(Collection entries)
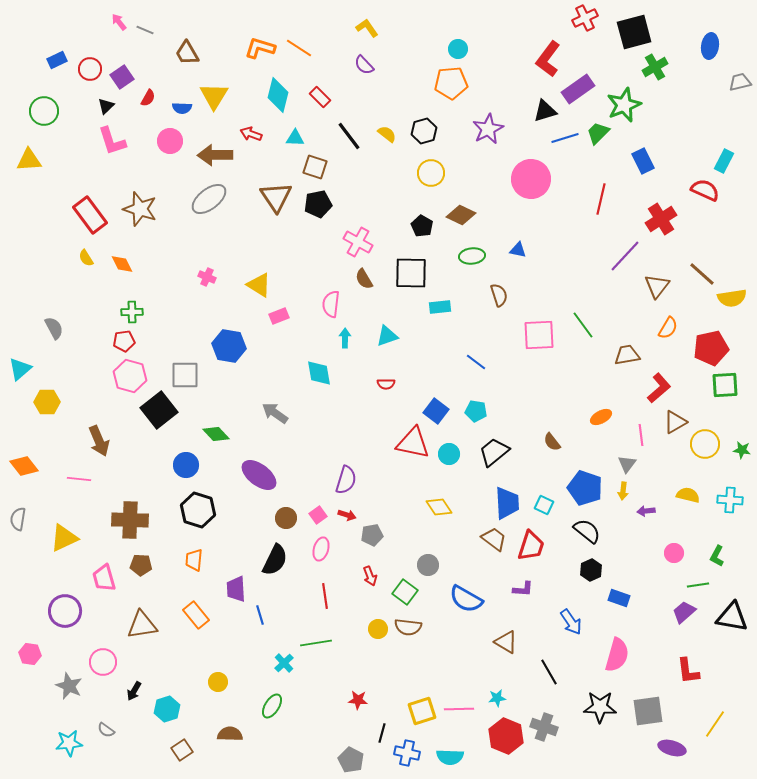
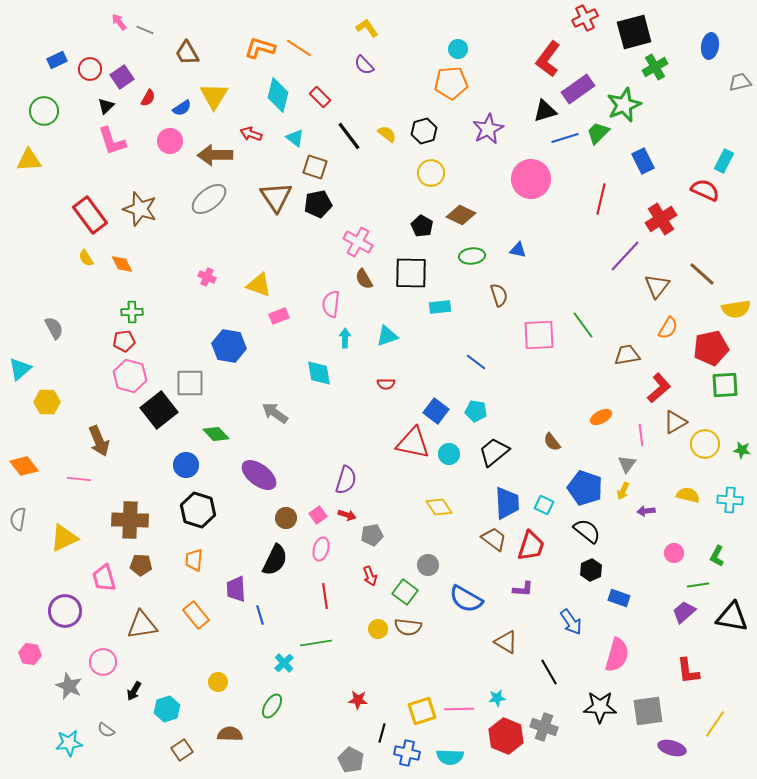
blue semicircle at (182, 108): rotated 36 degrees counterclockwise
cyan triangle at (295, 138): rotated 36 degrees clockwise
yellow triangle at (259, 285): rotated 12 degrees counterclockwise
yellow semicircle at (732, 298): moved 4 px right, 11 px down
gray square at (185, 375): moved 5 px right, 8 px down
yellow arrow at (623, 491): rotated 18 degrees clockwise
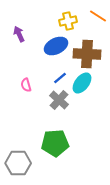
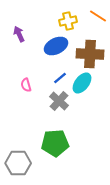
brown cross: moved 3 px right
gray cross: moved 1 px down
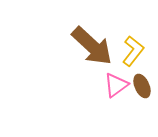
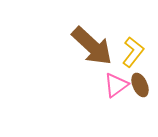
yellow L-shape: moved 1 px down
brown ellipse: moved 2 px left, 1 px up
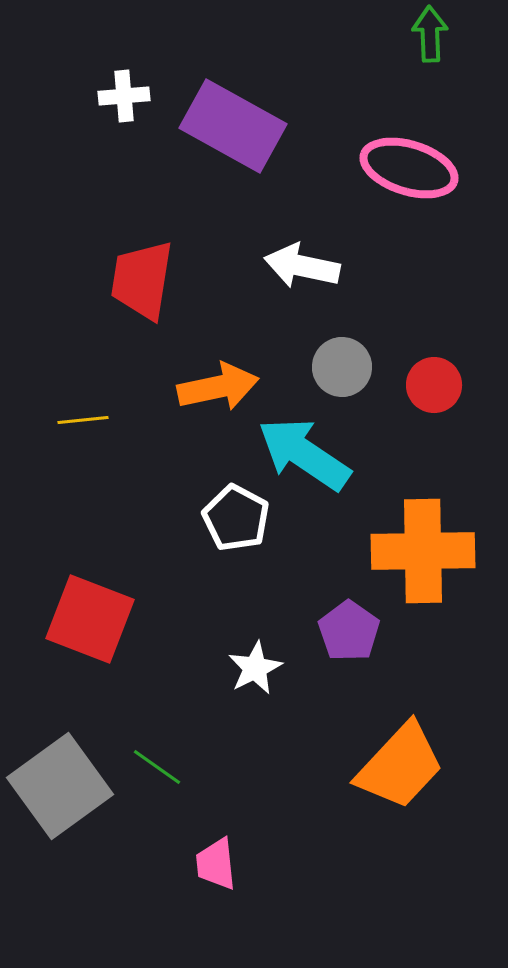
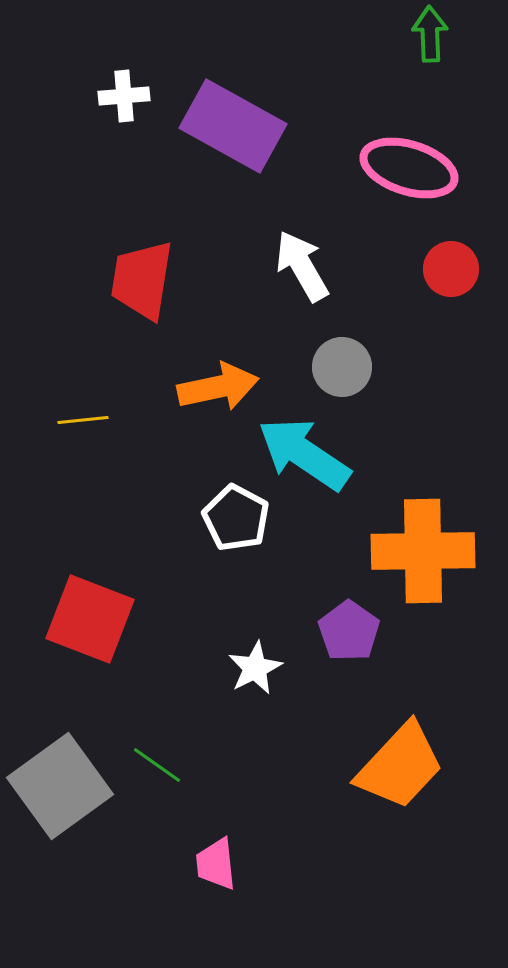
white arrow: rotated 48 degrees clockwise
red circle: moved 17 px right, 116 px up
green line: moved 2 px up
==
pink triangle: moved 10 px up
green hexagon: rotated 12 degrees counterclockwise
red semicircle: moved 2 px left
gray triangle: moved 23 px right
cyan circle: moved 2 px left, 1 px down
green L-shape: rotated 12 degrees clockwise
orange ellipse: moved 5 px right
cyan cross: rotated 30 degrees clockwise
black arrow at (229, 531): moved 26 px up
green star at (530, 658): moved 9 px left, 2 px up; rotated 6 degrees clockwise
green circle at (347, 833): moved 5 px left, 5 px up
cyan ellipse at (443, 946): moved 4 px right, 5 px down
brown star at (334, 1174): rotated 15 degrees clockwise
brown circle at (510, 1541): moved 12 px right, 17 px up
==
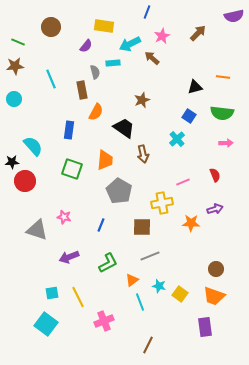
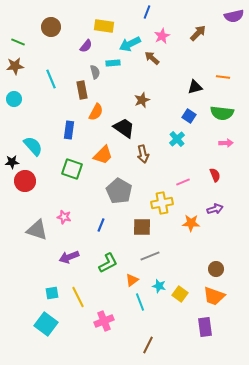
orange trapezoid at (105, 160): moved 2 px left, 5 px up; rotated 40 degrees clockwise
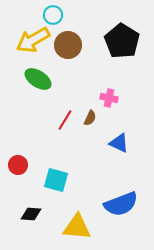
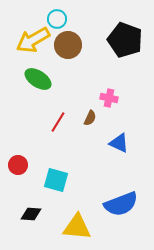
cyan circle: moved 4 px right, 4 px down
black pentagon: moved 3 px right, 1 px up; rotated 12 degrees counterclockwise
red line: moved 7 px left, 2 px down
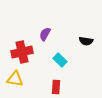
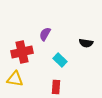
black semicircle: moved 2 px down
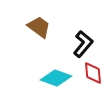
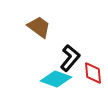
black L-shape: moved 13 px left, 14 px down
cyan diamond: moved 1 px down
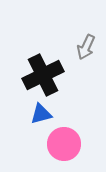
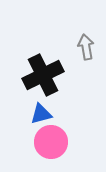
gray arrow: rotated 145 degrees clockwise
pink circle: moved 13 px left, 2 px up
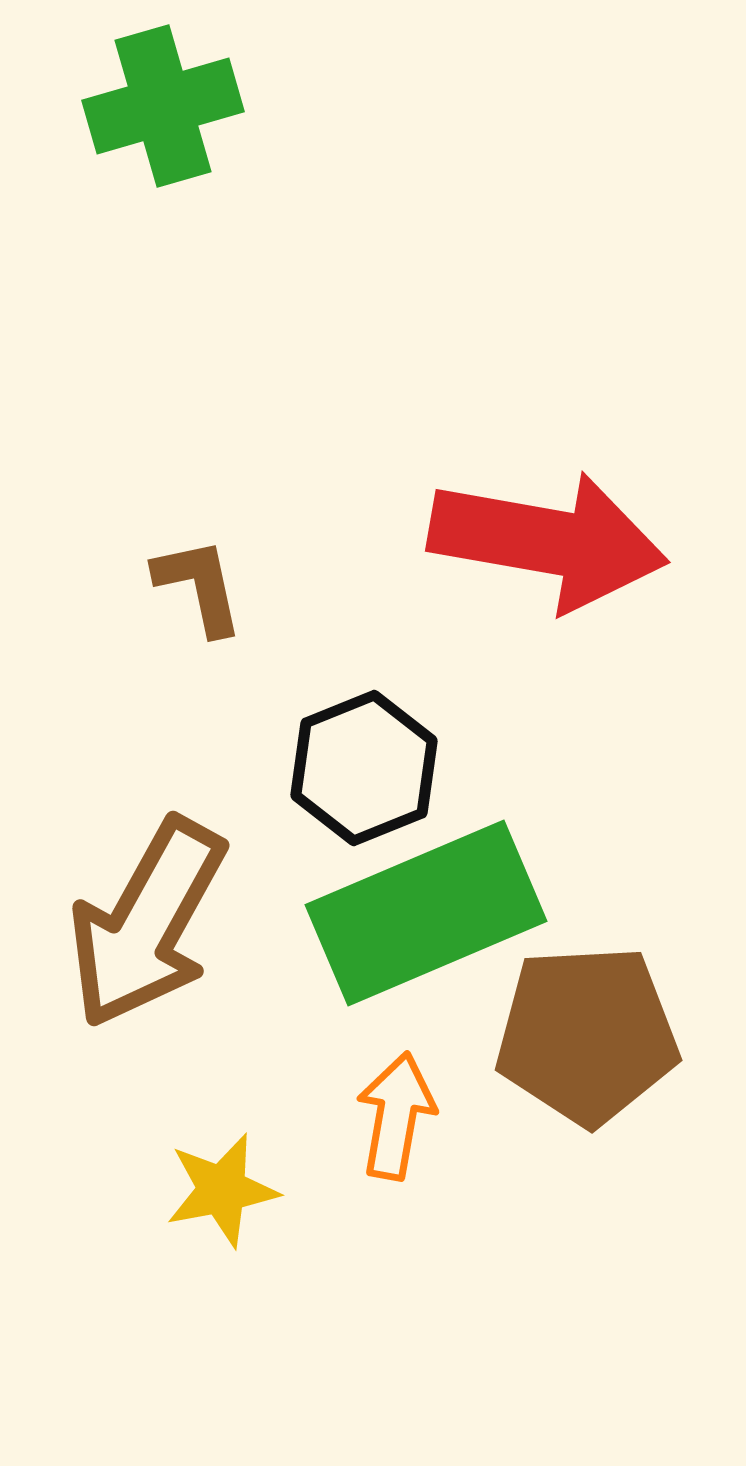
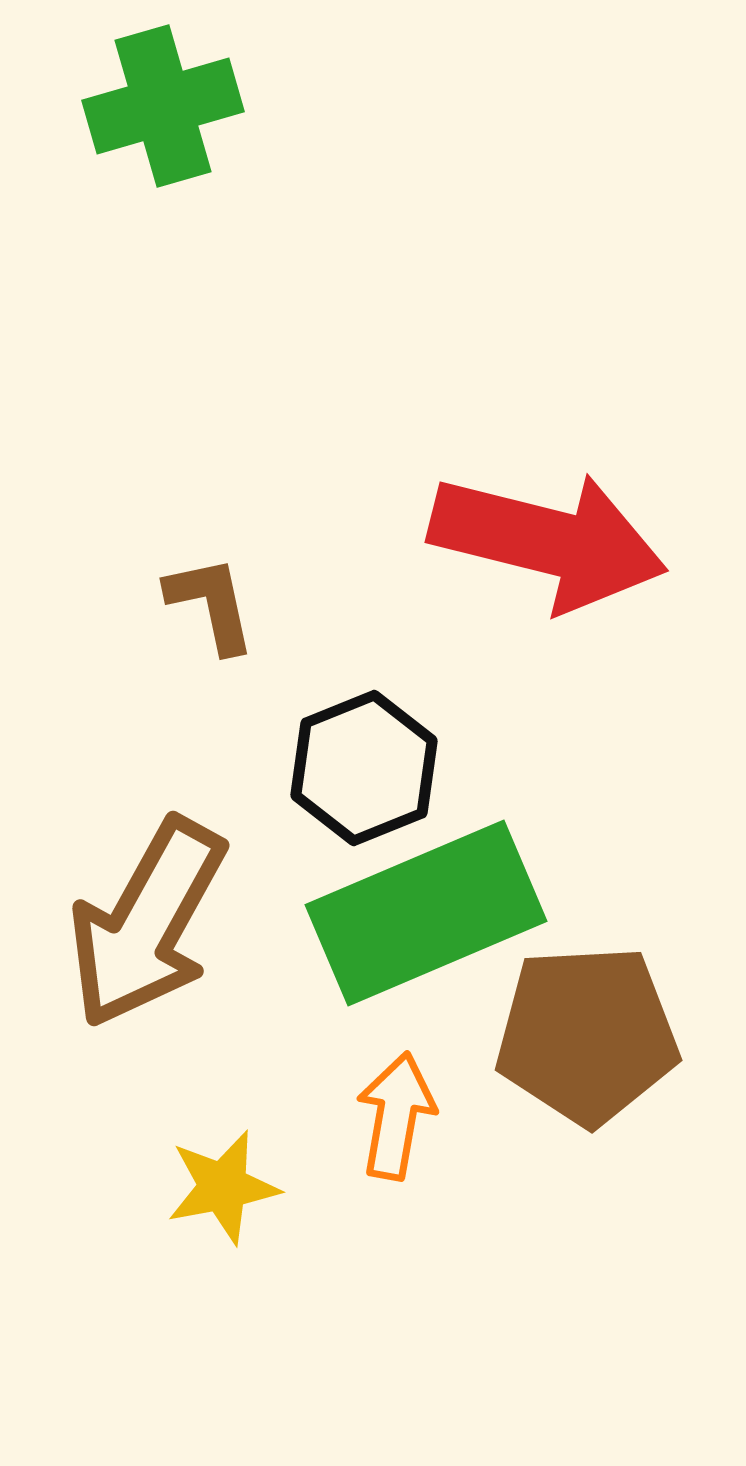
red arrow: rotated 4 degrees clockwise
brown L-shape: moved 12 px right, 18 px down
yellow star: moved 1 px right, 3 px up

#### DIRECTIONS:
The lines to extract from the data above begin with the line containing "red circle: moved 17 px right, 116 px up" and end with the line containing "green line: moved 2 px up". Extract them exactly, including both.

#### RESPONSE BELOW:
red circle: moved 17 px right, 116 px up
green line: moved 2 px up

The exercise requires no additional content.